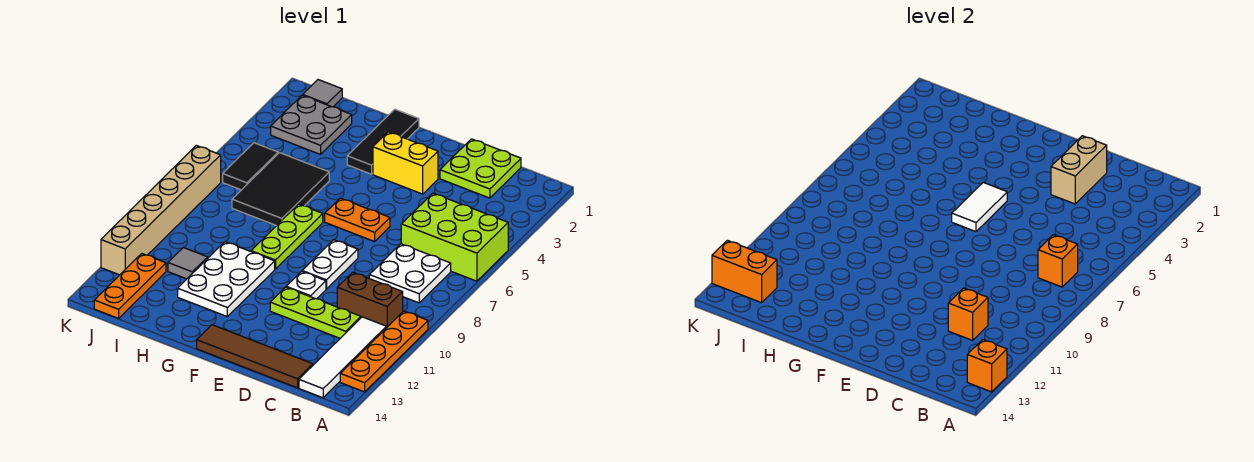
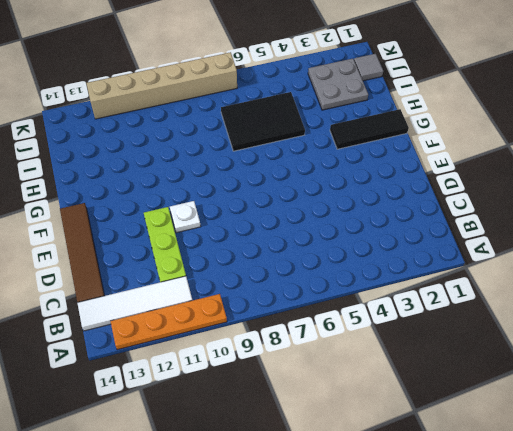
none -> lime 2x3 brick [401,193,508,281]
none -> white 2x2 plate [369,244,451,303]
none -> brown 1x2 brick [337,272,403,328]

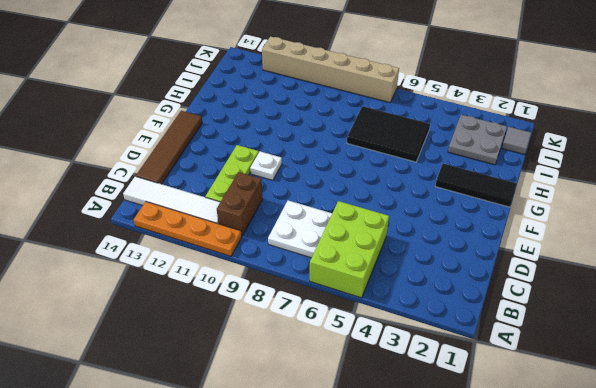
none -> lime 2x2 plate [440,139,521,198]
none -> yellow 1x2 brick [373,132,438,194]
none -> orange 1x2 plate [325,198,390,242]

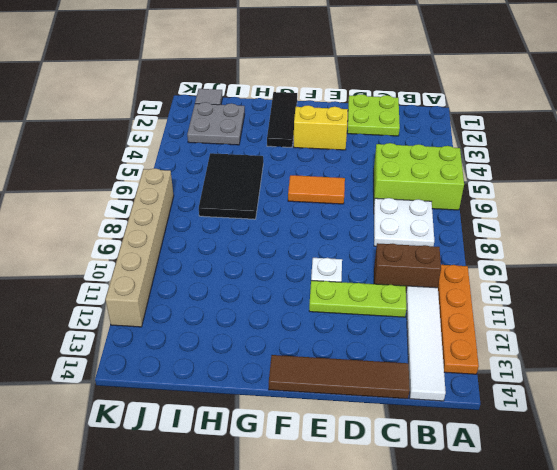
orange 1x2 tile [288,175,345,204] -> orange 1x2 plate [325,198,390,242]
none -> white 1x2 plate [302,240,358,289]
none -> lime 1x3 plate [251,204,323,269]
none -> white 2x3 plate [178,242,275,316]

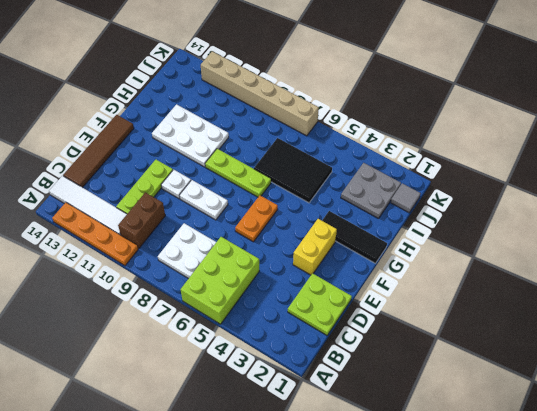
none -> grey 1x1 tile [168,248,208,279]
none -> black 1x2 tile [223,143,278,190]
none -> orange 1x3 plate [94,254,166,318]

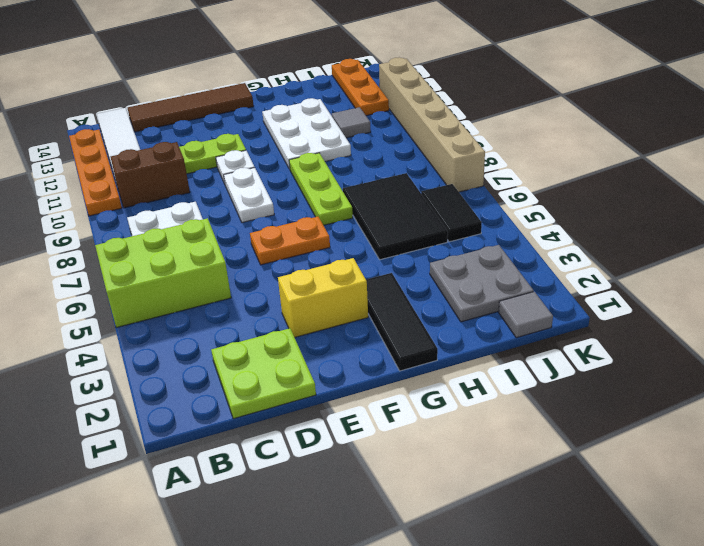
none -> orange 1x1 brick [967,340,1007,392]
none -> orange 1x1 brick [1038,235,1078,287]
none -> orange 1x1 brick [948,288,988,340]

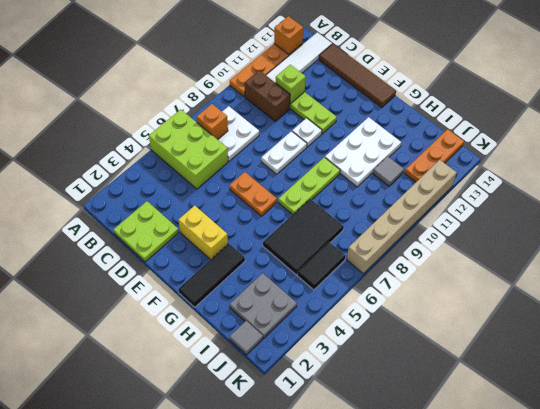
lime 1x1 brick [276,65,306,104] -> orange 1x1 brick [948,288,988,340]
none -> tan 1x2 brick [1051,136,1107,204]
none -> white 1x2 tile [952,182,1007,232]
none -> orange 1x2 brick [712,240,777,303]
---
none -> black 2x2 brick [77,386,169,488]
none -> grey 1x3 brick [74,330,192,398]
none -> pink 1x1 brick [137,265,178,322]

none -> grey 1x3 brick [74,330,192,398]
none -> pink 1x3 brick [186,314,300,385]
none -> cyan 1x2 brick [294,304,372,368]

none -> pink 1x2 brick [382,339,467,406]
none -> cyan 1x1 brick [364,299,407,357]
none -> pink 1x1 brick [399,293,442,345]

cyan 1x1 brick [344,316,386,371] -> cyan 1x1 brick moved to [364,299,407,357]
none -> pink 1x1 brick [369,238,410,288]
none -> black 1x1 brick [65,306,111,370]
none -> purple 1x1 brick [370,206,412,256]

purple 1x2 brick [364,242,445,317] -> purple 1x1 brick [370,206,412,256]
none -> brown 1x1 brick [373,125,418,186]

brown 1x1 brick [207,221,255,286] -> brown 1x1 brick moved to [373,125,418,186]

▶ **About this exercise**:
Find the word "plate" in the entries above and gather every line that holds it.

▶ **Written answer**:
none -> white 2x2 plate [369,244,451,303]
none -> lime 2x2 plate [440,139,521,198]
none -> orange 1x2 plate [325,198,390,242]
orange 1x2 tile [288,175,345,204] -> orange 1x2 plate [325,198,390,242]
none -> white 1x2 plate [302,240,358,289]
none -> lime 1x3 plate [251,204,323,269]
none -> white 2x3 plate [178,242,275,316]
none -> orange 1x3 plate [94,254,166,318]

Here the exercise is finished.